Information shown>
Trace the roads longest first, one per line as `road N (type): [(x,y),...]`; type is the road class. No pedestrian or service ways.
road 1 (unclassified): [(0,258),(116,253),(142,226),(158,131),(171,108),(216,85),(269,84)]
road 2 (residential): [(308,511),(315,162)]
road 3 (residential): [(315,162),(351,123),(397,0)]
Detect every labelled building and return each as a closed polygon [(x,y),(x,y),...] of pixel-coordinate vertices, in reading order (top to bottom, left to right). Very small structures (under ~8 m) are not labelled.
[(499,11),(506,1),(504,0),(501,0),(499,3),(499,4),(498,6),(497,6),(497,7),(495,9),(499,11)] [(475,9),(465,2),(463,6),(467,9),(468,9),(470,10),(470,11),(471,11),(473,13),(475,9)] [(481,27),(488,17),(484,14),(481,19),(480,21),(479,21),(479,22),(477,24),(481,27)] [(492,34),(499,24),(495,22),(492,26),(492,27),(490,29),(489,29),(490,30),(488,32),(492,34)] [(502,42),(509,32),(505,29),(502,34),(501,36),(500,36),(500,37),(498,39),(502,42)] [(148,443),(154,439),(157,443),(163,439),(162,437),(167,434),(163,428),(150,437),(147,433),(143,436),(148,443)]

--

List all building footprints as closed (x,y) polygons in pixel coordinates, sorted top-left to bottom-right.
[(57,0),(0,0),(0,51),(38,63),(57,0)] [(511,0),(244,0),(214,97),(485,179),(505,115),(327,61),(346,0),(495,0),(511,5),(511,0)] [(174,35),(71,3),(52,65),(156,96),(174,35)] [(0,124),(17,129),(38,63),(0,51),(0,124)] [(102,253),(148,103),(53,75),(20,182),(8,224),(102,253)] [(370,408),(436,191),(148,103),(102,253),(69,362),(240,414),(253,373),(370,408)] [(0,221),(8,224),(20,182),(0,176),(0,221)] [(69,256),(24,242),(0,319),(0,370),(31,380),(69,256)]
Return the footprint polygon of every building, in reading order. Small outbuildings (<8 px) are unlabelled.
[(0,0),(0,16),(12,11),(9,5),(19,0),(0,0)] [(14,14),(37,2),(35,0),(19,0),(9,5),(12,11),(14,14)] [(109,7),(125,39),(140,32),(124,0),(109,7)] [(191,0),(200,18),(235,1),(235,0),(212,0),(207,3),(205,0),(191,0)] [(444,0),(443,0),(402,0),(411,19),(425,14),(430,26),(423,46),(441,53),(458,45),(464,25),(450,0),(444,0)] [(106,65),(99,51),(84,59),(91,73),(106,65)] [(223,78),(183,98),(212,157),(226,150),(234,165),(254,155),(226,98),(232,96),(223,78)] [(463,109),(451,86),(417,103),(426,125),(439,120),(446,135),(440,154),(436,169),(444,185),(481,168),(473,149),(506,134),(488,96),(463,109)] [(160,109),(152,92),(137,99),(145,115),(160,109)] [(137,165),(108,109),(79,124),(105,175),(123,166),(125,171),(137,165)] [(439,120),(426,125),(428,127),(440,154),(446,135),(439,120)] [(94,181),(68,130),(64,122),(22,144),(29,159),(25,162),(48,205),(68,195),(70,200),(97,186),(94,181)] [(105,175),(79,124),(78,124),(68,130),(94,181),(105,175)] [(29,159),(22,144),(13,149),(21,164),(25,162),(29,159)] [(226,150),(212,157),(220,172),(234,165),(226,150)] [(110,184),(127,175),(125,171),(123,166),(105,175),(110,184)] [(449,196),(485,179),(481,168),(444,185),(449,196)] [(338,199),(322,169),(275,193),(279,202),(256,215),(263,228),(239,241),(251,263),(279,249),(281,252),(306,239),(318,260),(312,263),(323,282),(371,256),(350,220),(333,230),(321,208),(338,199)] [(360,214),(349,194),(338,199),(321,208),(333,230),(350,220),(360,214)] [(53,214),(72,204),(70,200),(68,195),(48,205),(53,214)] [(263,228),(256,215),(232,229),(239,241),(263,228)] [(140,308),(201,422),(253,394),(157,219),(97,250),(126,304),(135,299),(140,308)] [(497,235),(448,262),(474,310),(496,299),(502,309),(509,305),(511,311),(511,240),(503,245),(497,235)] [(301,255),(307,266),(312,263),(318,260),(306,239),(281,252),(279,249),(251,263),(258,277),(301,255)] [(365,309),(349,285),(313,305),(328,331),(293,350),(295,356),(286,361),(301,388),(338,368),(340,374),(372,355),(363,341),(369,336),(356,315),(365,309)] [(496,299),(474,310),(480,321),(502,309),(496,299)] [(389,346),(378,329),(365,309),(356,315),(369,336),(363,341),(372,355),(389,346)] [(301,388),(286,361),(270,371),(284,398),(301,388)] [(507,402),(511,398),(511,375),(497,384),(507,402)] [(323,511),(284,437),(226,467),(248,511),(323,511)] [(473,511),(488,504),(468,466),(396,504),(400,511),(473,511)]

---

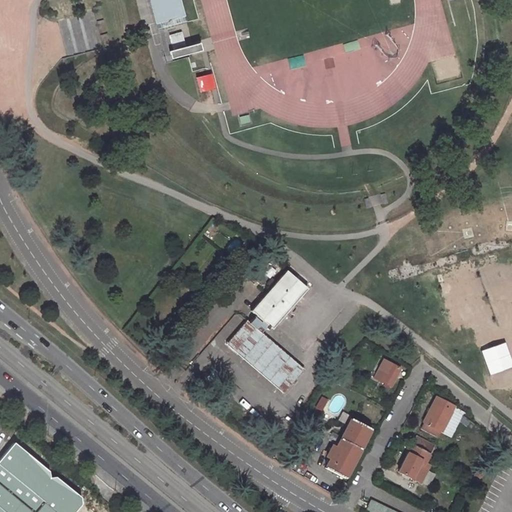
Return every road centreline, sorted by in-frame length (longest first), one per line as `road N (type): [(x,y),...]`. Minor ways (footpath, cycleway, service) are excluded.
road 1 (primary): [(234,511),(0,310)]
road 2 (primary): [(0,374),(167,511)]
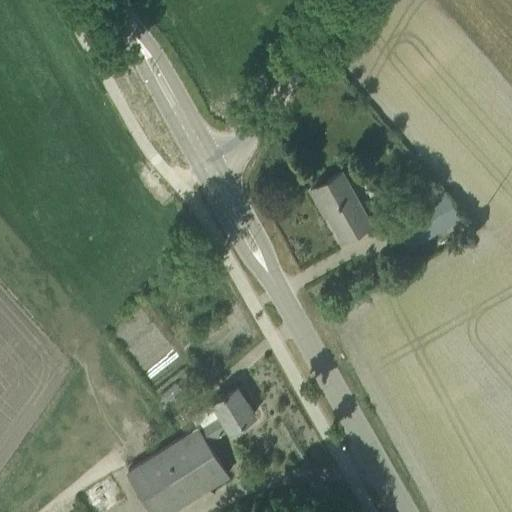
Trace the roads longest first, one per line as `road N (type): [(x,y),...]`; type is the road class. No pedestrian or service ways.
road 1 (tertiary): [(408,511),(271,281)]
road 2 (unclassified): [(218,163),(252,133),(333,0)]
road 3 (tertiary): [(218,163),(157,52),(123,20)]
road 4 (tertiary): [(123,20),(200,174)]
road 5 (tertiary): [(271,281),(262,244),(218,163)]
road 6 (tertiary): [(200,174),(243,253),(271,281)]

Work to complete>
Update the records from the line with "Return every road" to the line with "road 6 (tertiary): [(200,174),(243,253),(271,281)]" by replacing "longest first" with "longest to shortest" and keeping everything else the same. Return only those lines and leave out the pictures.

Answer to the problem>
Return every road centreline, sorted by in-frame length (longest to shortest), one per line as `road N (type): [(x,y),...]`. Minor ways (footpath, cycleway, service) are excluded.
road 1 (primary): [(234,511),(0,310)]
road 2 (primary): [(0,374),(167,511)]
Trace the roads longest to shortest, one per line as `road N (type): [(x,y),...]`; type is the road class. No pedestrian or service ways.
road 1 (tertiary): [(408,511),(271,281)]
road 2 (unclassified): [(218,163),(252,133),(333,0)]
road 3 (tertiary): [(218,163),(157,52),(123,20)]
road 4 (tertiary): [(123,20),(200,174)]
road 5 (tertiary): [(271,281),(262,244),(218,163)]
road 6 (tertiary): [(200,174),(243,253),(271,281)]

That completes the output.